Scene edit records

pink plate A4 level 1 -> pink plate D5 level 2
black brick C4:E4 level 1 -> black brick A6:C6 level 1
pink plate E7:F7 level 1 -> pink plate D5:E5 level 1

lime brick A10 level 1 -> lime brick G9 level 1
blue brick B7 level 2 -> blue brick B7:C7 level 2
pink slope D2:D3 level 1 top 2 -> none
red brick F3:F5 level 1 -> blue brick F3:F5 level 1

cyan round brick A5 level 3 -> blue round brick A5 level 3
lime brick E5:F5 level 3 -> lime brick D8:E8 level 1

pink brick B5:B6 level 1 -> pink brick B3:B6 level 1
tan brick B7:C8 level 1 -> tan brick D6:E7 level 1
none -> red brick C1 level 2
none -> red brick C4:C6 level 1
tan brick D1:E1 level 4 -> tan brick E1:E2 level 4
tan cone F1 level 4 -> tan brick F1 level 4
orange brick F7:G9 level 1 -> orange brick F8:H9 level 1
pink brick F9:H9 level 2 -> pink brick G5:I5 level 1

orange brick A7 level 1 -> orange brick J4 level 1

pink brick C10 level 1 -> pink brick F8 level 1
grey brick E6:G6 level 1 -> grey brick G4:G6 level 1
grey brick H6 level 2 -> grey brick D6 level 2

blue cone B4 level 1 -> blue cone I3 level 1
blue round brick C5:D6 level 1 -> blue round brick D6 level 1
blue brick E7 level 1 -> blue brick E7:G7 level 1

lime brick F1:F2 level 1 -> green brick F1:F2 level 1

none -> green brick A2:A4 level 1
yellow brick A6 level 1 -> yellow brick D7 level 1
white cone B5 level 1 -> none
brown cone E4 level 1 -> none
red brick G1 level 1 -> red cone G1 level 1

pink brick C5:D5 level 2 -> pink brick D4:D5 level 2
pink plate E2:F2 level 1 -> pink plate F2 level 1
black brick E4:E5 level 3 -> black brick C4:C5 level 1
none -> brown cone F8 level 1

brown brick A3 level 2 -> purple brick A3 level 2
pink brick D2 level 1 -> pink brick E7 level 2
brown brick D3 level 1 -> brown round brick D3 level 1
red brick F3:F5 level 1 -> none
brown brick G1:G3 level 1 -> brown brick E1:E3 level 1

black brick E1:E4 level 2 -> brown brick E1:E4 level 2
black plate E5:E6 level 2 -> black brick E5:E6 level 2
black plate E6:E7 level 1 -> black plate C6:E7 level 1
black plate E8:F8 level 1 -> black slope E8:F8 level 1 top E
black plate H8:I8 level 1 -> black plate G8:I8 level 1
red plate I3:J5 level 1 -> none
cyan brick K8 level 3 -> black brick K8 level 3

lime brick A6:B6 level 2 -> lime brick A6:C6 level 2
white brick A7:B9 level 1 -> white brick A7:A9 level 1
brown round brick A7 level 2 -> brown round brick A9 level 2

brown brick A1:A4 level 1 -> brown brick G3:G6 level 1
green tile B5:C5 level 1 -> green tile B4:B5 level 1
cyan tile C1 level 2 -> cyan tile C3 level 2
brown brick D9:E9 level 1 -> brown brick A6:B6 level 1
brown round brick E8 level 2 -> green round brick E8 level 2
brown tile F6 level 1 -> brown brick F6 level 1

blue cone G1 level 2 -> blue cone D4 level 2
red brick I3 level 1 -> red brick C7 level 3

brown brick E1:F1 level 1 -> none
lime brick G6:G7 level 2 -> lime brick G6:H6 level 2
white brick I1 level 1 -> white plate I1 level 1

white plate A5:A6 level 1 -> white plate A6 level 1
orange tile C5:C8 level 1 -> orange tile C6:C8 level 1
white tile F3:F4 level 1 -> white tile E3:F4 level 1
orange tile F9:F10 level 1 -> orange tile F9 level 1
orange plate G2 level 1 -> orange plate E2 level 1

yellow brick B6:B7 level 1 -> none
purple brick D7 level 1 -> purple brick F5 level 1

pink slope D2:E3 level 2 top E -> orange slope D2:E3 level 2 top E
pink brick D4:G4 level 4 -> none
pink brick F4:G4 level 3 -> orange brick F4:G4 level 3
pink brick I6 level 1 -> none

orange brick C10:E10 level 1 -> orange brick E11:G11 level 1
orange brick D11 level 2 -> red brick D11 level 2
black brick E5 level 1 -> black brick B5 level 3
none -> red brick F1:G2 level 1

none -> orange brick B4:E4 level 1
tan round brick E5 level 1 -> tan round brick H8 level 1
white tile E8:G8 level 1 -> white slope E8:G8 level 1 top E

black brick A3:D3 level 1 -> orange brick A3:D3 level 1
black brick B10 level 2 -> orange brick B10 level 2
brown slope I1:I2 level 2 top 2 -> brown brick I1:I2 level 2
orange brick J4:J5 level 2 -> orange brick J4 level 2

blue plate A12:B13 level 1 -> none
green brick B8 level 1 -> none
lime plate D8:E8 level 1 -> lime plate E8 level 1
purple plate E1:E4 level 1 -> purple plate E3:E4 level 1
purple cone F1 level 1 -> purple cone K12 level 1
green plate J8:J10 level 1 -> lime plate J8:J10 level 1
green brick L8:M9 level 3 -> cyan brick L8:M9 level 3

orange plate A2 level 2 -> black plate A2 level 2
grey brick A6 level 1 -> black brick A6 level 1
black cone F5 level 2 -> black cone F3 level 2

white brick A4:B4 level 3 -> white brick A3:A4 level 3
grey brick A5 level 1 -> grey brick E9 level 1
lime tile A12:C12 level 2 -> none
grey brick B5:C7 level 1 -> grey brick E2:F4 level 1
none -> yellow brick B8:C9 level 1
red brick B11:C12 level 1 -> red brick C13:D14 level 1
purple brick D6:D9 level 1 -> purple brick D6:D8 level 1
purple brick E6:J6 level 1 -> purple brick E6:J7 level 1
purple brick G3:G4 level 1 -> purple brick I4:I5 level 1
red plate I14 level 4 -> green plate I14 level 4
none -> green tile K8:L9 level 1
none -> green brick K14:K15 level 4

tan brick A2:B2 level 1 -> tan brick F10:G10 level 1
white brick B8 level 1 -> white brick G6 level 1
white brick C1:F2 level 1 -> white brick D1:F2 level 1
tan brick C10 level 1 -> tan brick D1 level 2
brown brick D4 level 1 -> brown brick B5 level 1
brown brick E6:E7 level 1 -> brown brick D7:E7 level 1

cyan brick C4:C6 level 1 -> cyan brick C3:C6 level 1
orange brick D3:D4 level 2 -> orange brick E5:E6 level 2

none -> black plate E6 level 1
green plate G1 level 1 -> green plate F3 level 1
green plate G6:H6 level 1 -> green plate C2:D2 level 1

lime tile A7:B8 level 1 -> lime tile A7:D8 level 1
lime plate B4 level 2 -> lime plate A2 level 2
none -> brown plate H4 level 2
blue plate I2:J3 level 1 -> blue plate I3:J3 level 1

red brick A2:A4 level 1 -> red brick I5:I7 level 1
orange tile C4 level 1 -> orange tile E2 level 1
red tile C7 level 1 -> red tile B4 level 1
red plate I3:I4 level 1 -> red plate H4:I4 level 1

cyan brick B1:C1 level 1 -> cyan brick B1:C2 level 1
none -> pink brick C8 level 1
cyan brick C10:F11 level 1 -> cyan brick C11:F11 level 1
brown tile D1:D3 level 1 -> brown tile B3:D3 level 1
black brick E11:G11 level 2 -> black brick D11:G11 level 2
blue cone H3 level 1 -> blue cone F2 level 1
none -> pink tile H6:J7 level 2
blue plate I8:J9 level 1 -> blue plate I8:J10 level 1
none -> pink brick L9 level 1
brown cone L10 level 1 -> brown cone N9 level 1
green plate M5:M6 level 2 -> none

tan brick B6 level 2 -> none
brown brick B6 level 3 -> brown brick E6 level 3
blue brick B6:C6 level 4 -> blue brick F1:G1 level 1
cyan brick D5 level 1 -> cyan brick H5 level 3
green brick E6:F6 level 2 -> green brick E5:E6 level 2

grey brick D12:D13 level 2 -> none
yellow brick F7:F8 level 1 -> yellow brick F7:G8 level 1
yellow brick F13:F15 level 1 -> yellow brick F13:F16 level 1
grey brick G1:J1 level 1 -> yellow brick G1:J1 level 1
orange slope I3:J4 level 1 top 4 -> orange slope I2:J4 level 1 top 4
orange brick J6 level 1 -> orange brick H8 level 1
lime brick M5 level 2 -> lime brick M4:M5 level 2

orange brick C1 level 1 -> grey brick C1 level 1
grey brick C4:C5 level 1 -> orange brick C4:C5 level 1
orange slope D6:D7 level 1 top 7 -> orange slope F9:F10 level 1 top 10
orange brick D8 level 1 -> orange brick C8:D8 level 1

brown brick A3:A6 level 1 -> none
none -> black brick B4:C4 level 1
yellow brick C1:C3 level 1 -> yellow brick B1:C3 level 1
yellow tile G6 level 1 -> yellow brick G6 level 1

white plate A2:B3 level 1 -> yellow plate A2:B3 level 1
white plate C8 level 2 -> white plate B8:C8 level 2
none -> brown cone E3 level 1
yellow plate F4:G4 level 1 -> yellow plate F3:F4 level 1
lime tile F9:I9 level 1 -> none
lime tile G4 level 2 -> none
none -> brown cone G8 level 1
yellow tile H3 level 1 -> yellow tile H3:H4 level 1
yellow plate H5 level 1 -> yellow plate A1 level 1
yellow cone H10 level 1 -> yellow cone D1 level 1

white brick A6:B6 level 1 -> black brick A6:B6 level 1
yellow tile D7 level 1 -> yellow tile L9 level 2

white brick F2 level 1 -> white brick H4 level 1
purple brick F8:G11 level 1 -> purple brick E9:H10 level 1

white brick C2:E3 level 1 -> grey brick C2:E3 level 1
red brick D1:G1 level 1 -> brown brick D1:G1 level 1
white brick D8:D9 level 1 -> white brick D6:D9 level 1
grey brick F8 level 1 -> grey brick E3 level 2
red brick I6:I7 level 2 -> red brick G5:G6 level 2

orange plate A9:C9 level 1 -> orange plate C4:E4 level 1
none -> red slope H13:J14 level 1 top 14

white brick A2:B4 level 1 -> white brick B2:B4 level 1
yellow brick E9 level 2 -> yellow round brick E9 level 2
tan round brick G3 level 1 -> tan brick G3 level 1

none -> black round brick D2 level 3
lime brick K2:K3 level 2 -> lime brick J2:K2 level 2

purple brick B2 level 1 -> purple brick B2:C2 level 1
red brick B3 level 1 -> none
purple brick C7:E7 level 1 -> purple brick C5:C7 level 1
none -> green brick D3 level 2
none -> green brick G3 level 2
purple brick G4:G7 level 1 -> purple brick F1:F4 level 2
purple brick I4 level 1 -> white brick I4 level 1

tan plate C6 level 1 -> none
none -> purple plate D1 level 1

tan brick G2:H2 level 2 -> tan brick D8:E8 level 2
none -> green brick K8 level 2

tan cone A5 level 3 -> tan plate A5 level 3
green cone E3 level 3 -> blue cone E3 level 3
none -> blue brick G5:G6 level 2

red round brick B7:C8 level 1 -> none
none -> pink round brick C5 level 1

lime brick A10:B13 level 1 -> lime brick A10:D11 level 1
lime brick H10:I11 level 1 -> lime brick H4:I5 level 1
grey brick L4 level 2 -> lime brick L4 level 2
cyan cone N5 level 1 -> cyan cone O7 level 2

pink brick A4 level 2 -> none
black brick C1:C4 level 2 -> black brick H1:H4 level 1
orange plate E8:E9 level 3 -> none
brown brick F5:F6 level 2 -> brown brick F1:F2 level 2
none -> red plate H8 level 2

### Problem description
Every line in the entries above that has the word "round" should be identified and copied.

### Response below
cyan round brick A5 level 3 -> blue round brick A5 level 3
blue round brick C5:D6 level 1 -> blue round brick D6 level 1
brown brick D3 level 1 -> brown round brick D3 level 1
brown round brick A7 level 2 -> brown round brick A9 level 2
brown round brick E8 level 2 -> green round brick E8 level 2
tan round brick E5 level 1 -> tan round brick H8 level 1
yellow brick E9 level 2 -> yellow round brick E9 level 2
tan round brick G3 level 1 -> tan brick G3 level 1
none -> black round brick D2 level 3
red round brick B7:C8 level 1 -> none
none -> pink round brick C5 level 1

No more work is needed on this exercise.